To do
The answer is the exact run of lines in the listing below from the line containing "none -> purple cube [412,129,450,176]" up to and including the line containing "none -> black toothbrush [156,595,309,646]", with pictures removed.

Given data

....

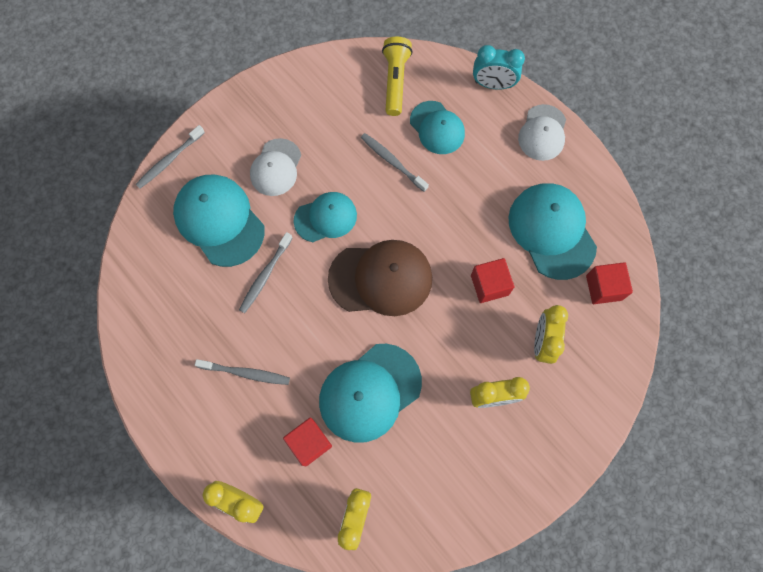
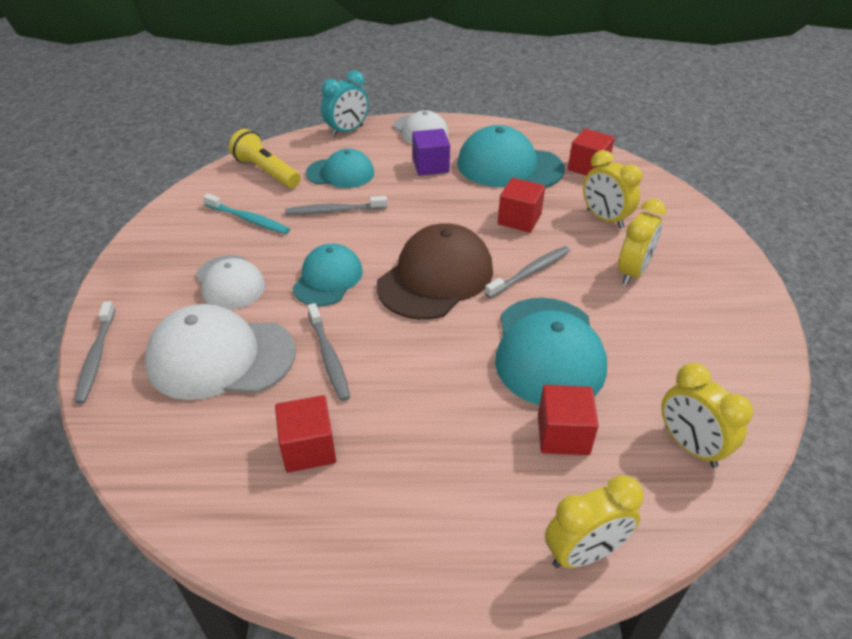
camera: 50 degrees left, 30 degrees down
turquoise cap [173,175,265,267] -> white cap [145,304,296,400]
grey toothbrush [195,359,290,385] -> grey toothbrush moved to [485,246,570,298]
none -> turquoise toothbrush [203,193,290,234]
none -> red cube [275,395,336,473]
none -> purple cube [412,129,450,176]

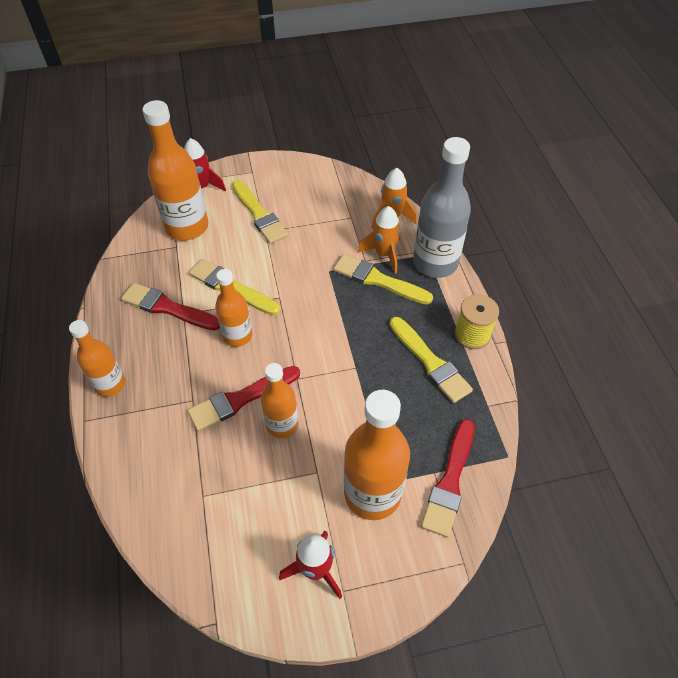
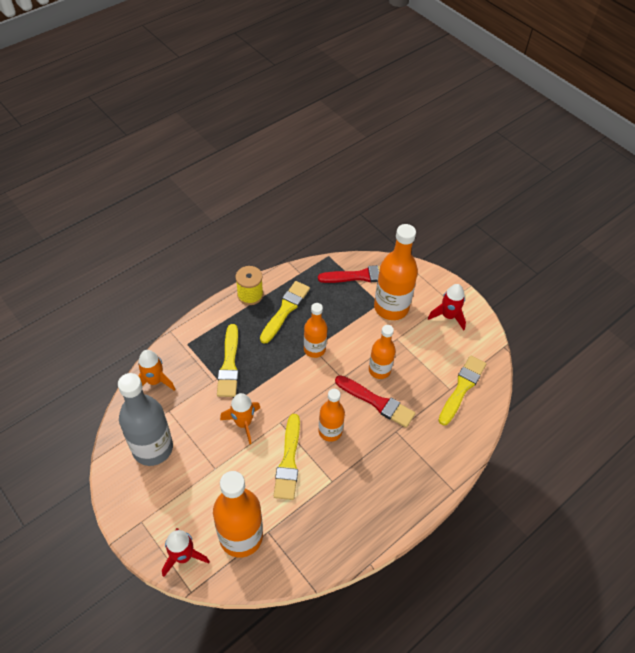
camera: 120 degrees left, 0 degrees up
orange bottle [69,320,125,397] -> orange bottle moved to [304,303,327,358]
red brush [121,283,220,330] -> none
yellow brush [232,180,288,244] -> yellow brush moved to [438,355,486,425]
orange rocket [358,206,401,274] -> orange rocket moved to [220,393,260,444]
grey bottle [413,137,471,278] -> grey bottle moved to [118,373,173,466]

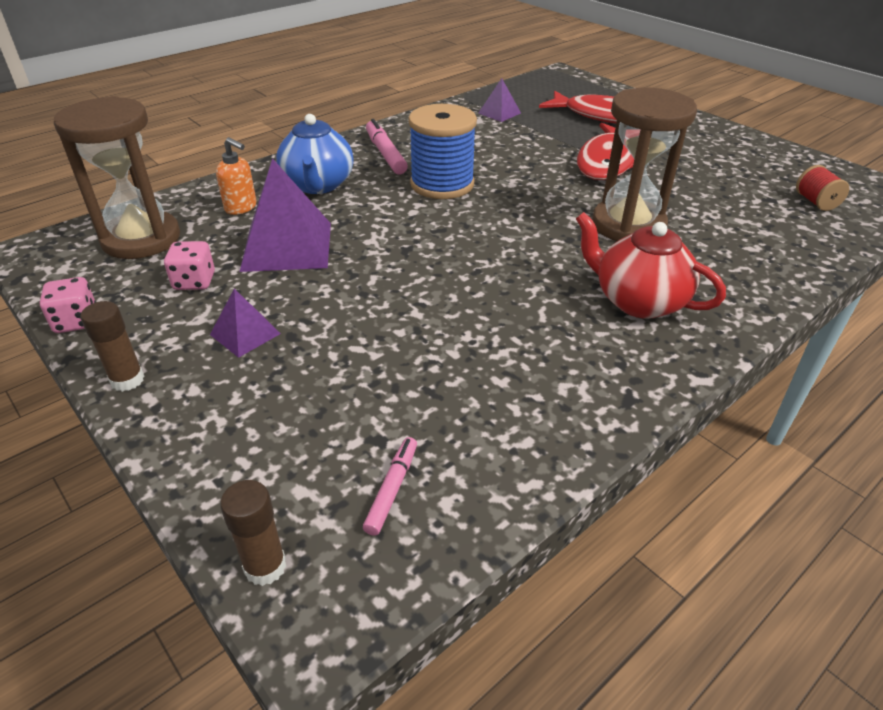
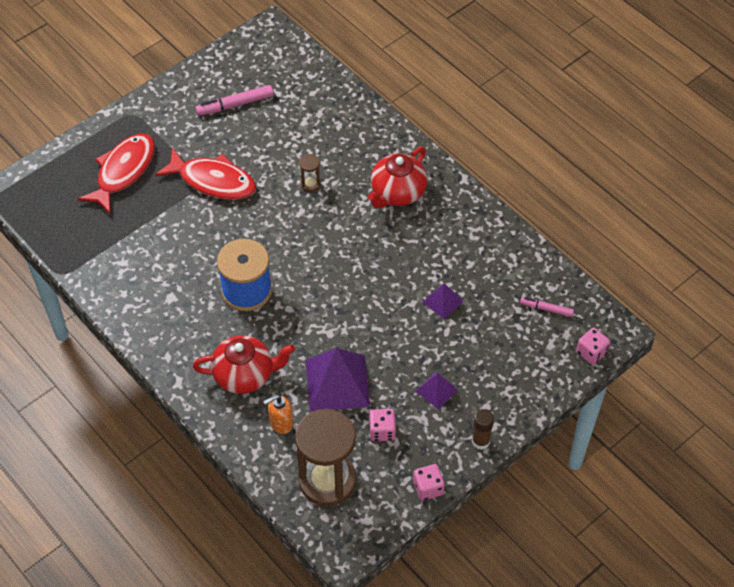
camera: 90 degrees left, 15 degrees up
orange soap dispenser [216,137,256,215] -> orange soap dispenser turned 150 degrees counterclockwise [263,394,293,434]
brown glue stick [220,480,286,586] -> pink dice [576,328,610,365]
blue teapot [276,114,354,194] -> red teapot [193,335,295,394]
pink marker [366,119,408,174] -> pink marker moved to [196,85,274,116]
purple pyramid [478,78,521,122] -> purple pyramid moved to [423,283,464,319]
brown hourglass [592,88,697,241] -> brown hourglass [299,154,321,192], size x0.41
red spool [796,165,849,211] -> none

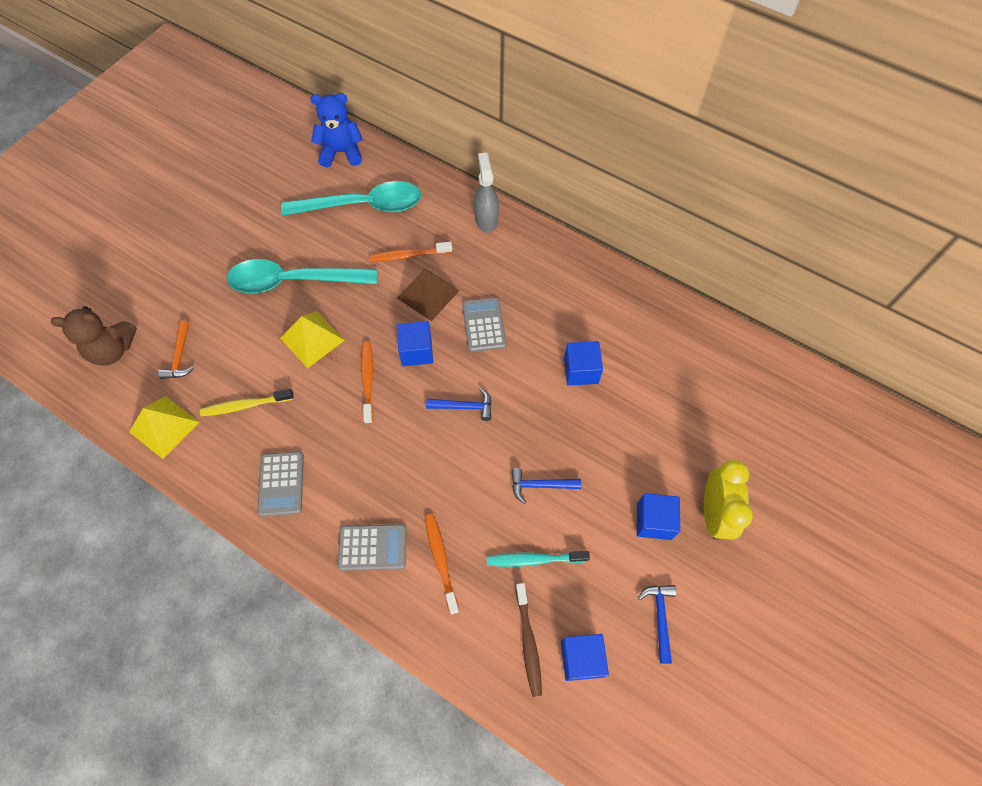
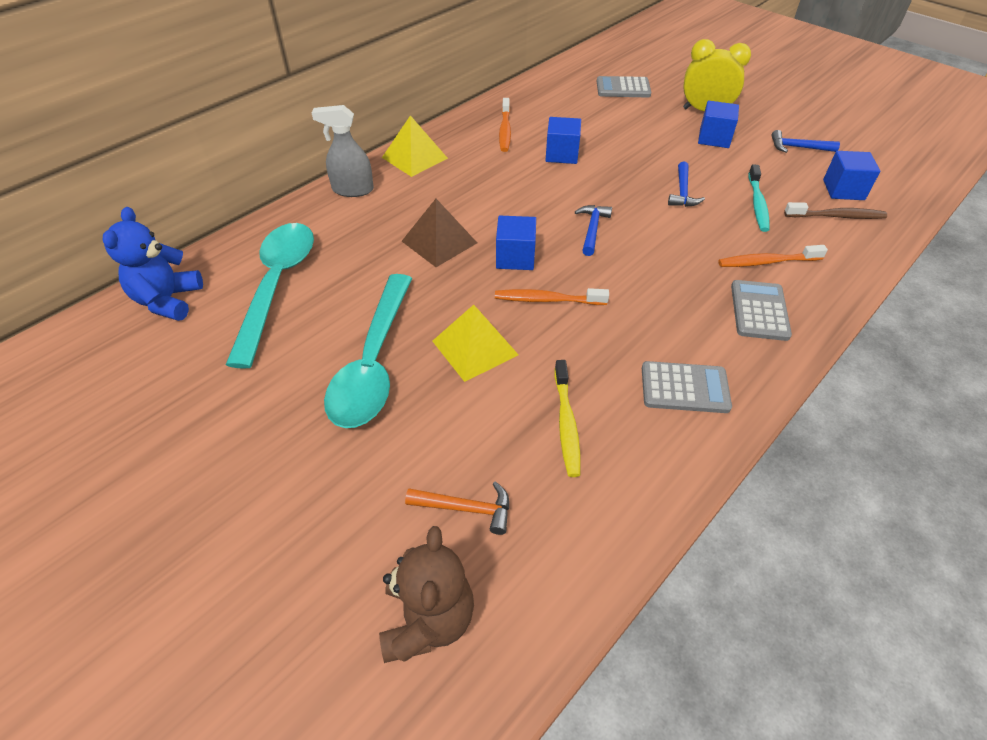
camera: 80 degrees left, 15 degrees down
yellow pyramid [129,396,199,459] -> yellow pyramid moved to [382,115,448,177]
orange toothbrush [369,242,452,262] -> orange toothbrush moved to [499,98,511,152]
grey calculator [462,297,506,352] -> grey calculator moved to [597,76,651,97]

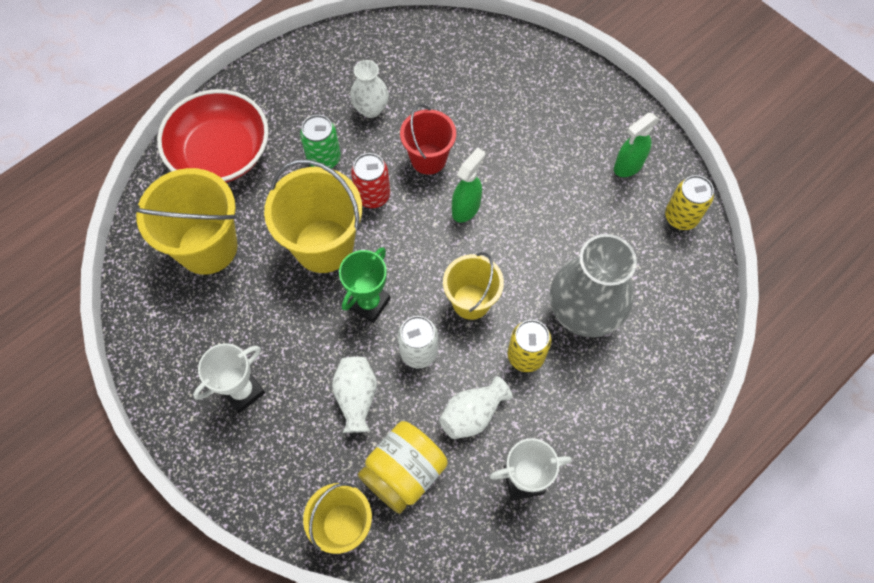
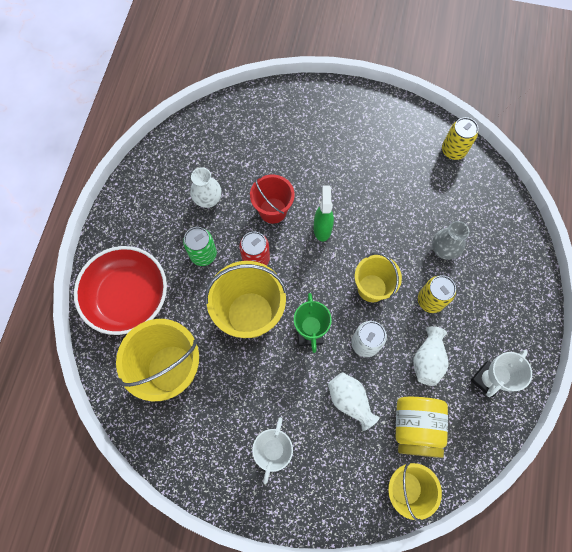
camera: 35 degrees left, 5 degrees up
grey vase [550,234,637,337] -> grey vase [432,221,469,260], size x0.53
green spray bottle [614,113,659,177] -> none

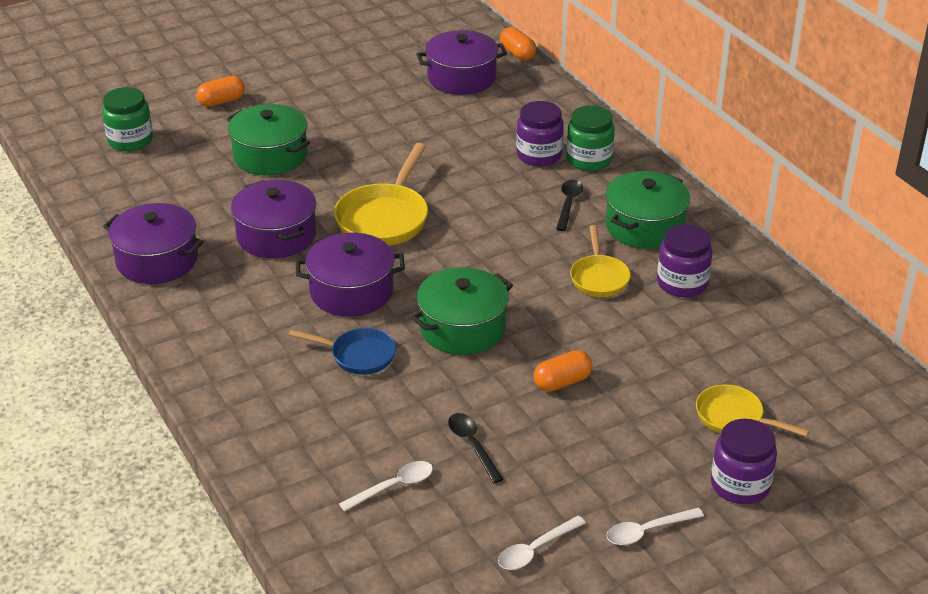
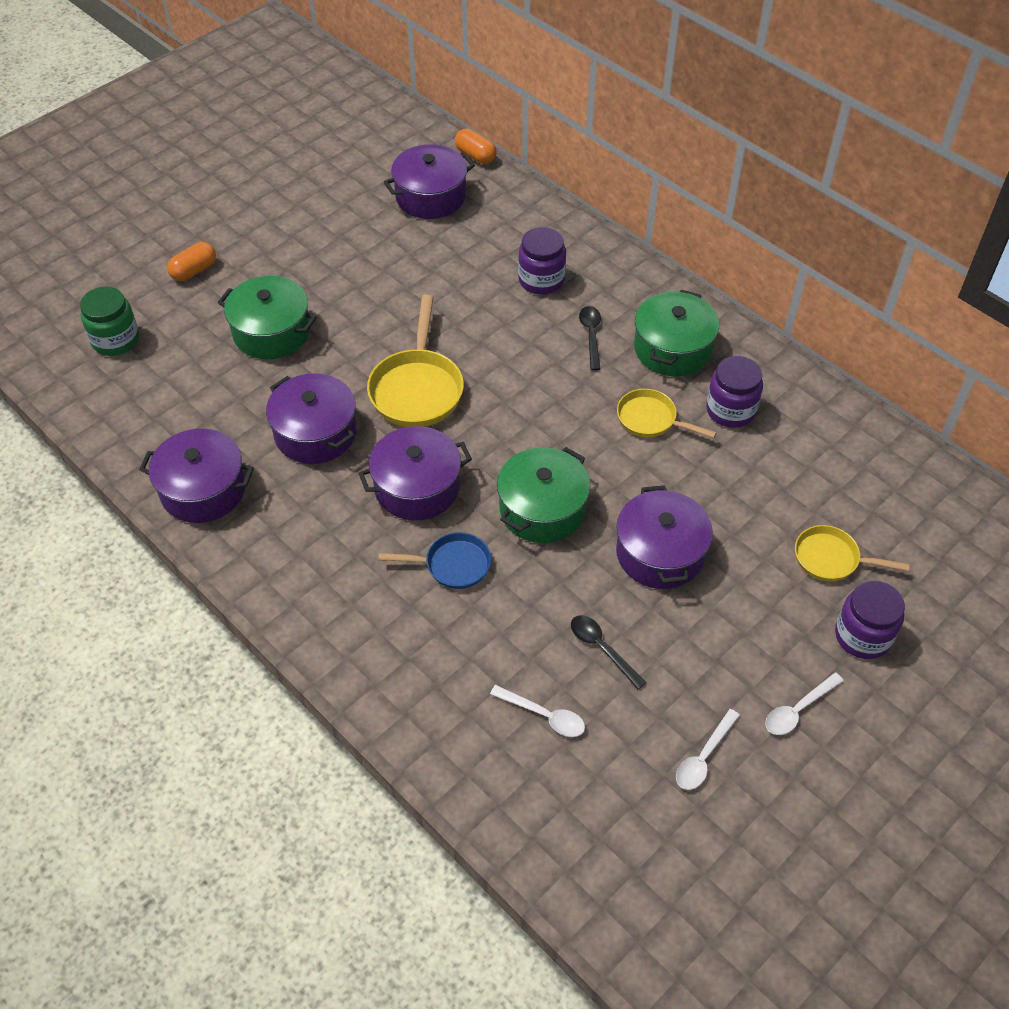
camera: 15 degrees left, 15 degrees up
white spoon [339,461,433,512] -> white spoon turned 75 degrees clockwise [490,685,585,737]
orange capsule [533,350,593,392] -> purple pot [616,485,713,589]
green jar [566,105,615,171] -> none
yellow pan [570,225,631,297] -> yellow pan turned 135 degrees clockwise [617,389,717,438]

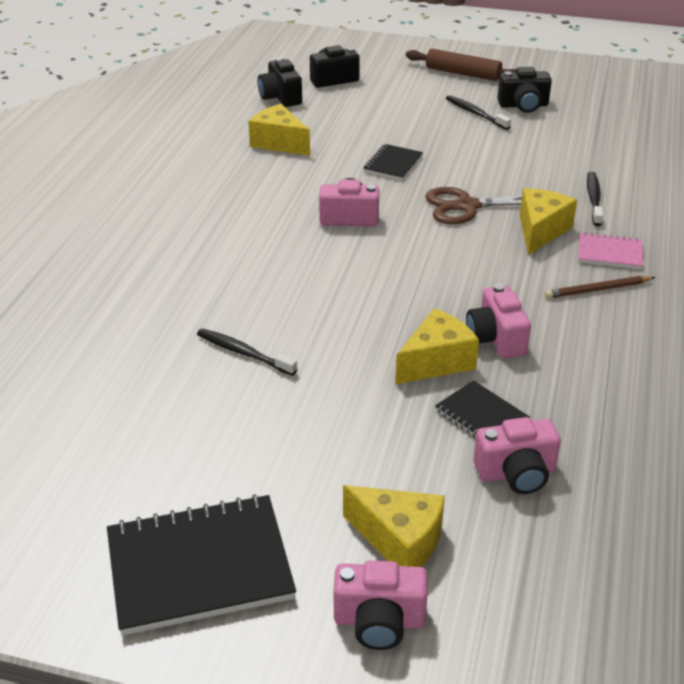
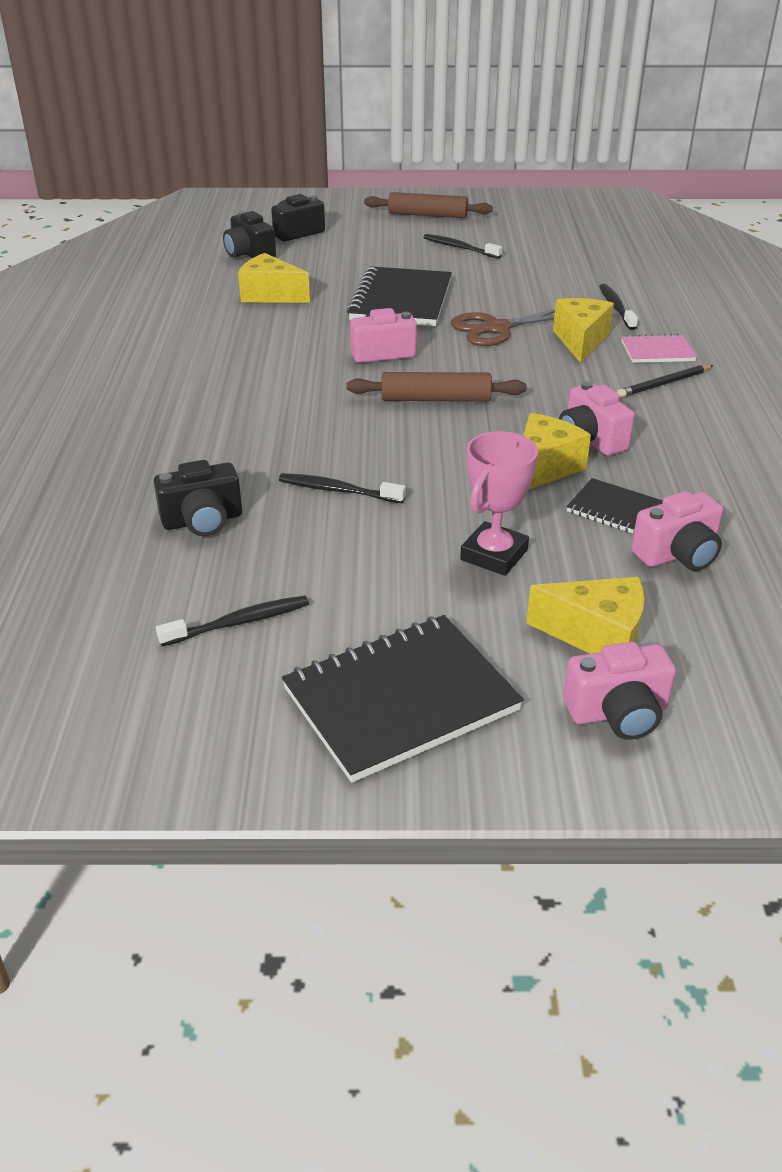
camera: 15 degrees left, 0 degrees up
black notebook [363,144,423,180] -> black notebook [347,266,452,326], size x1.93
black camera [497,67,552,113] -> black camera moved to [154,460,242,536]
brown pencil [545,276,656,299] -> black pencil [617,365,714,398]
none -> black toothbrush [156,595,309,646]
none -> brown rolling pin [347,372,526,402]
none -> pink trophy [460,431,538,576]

....

Exercise response
none -> purple cube [412,129,450,176]

camera: 120 degrees left, 0 degrees up
orange bottle [69,320,125,397] -> orange bottle moved to [304,303,327,358]
red brush [121,283,220,330] -> none
yellow brush [232,180,288,244] -> yellow brush moved to [438,355,486,425]
orange rocket [358,206,401,274] -> orange rocket moved to [220,393,260,444]
grey bottle [413,137,471,278] -> grey bottle moved to [118,373,173,466]

camera: 90 degrees left, 15 degrees up
orange soap dispenser [216,137,256,215] -> orange soap dispenser turned 150 degrees counterclockwise [263,394,293,434]
brown glue stick [220,480,286,586] -> pink dice [576,328,610,365]
blue teapot [276,114,354,194] -> red teapot [193,335,295,394]
pink marker [366,119,408,174] -> pink marker moved to [196,85,274,116]
purple pyramid [478,78,521,122] -> purple pyramid moved to [423,283,464,319]
brown hourglass [592,88,697,241] -> brown hourglass [299,154,321,192], size x0.41
red spool [796,165,849,211] -> none

camera: 80 degrees left, 15 degrees down
yellow pyramid [129,396,199,459] -> yellow pyramid moved to [382,115,448,177]
orange toothbrush [369,242,452,262] -> orange toothbrush moved to [499,98,511,152]
grey calculator [462,297,506,352] -> grey calculator moved to [597,76,651,97]

camera: 35 degrees left, 5 degrees up
grey vase [550,234,637,337] -> grey vase [432,221,469,260], size x0.53
green spray bottle [614,113,659,177] -> none

camera: 15 degrees left, 15 degrees up
white spoon [339,461,433,512] -> white spoon turned 75 degrees clockwise [490,685,585,737]
orange capsule [533,350,593,392] -> purple pot [616,485,713,589]
green jar [566,105,615,171] -> none
yellow pan [570,225,631,297] -> yellow pan turned 135 degrees clockwise [617,389,717,438]

camera: 15 degrees left, 0 degrees up
black notebook [363,144,423,180] -> black notebook [347,266,452,326], size x1.93
black camera [497,67,552,113] -> black camera moved to [154,460,242,536]
brown pencil [545,276,656,299] -> black pencil [617,365,714,398]
none -> black toothbrush [156,595,309,646]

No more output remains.